Problem details: No pictures belong in the copy, but every line of the material below must be reproduced exactly.

Source data:

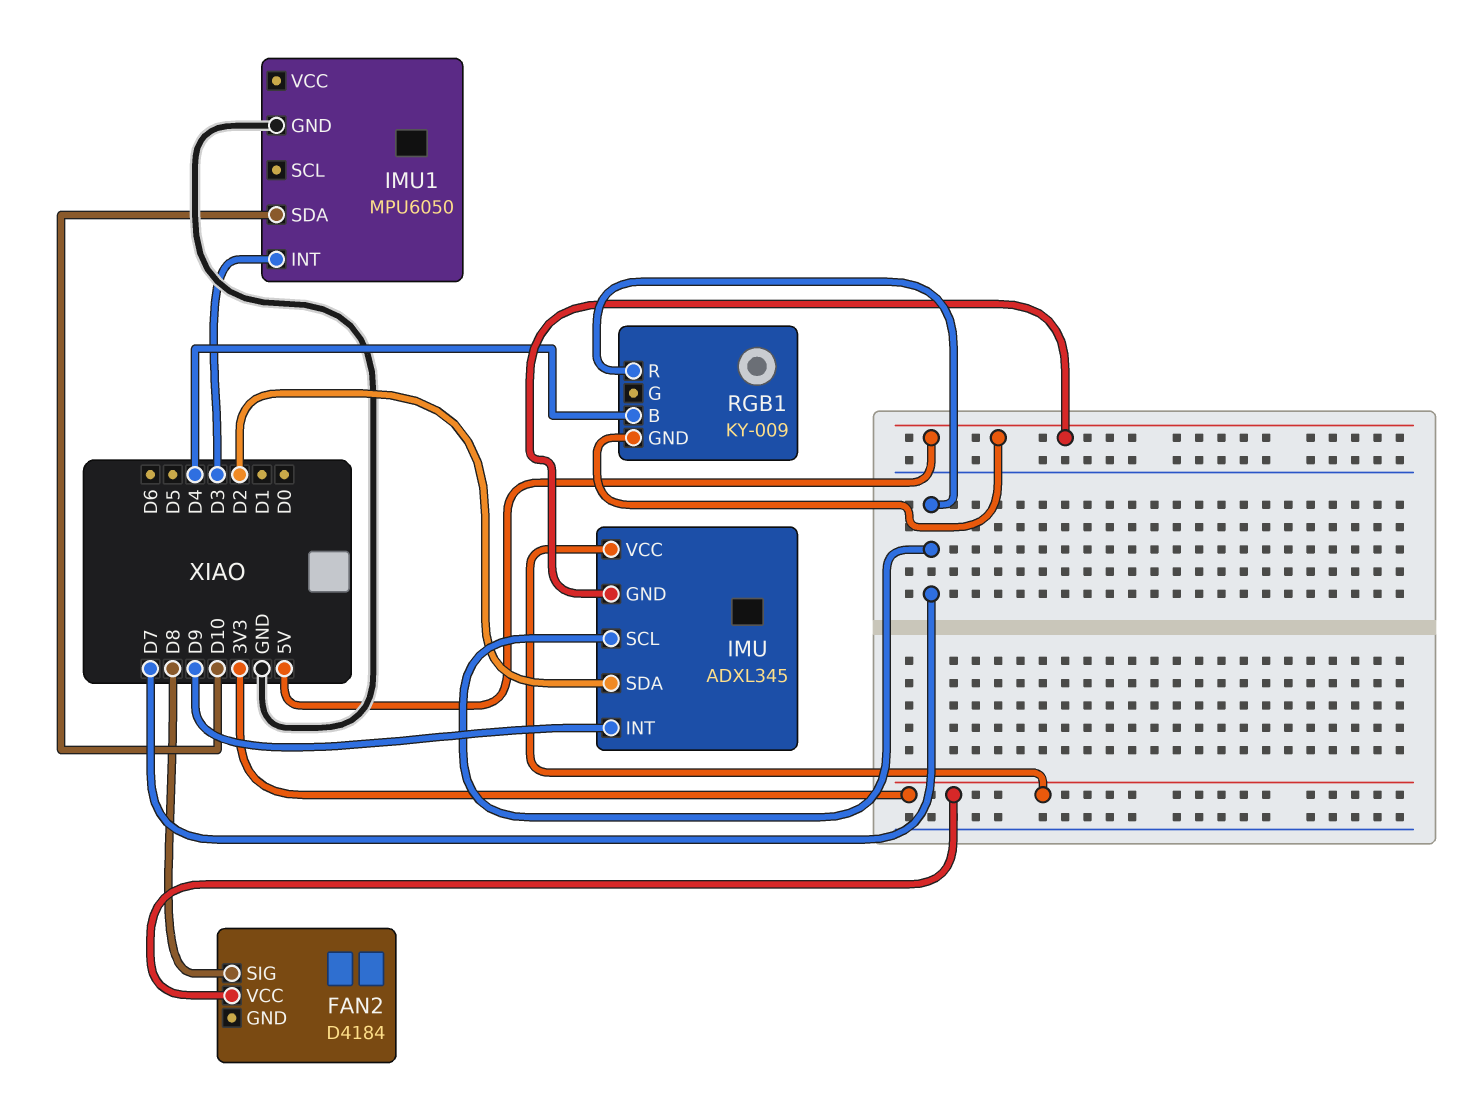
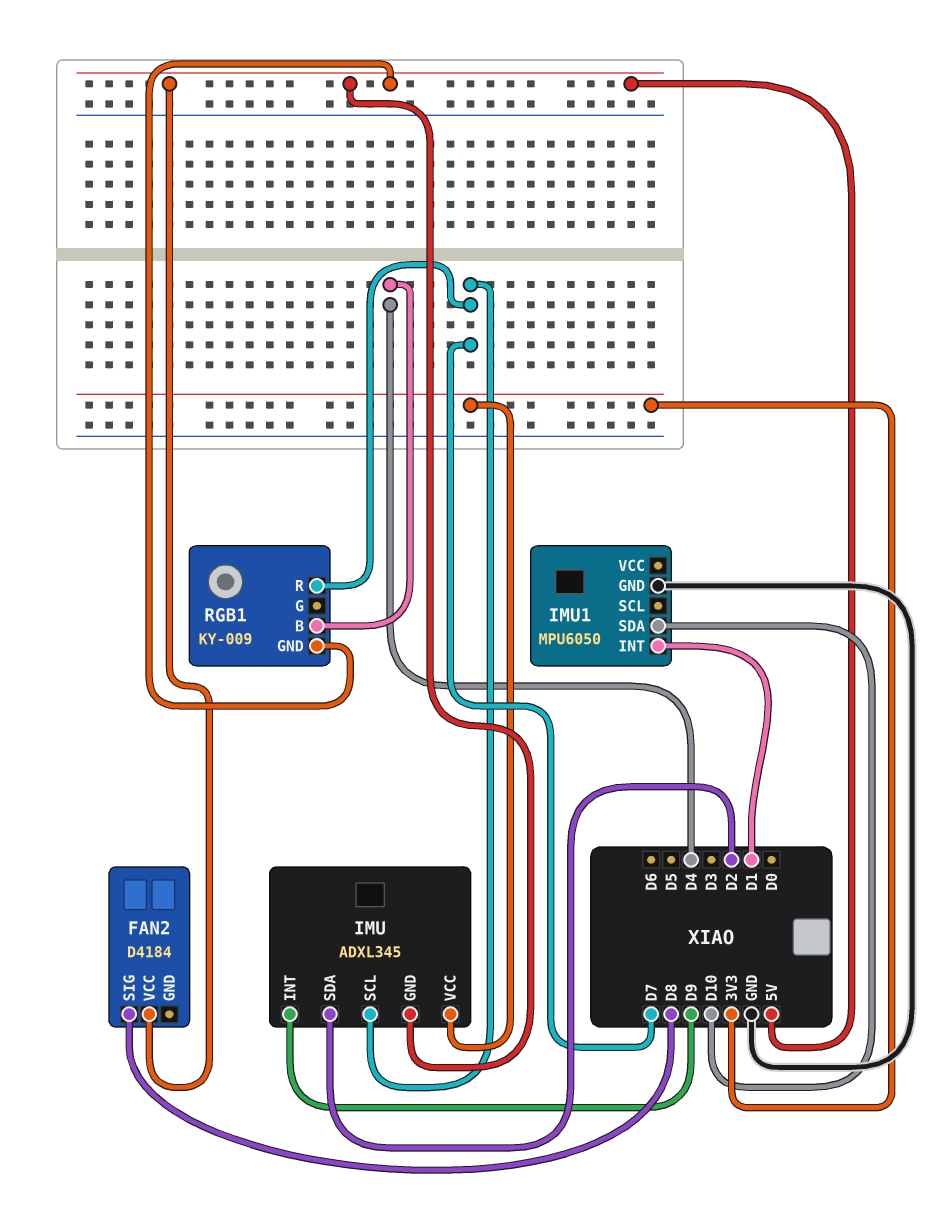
FAN2 pin VCC: 3V3 -> 5V
IMU1 pin INT: D3 -> D1

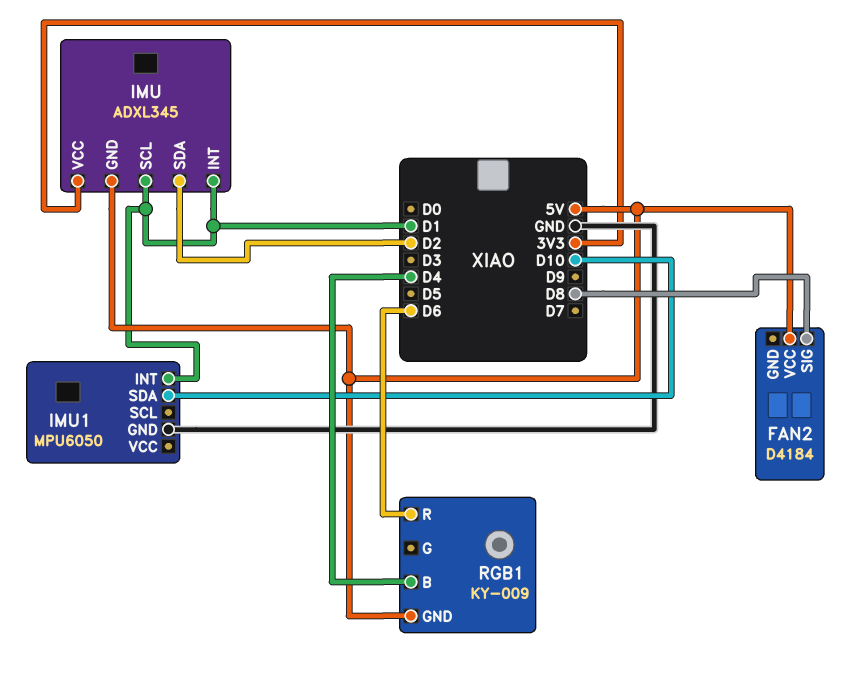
IMU pin INT: D9 -> D1
IMU pin SCL: D7 -> D1
RGB1 pin R: D7 -> D6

Exercise response:
FAN2 pin VCC: 3V3 -> 5V
IMU1 pin INT: D3 -> D1

IMU pin INT: D9 -> D1
IMU pin SCL: D7 -> D1
RGB1 pin R: D7 -> D6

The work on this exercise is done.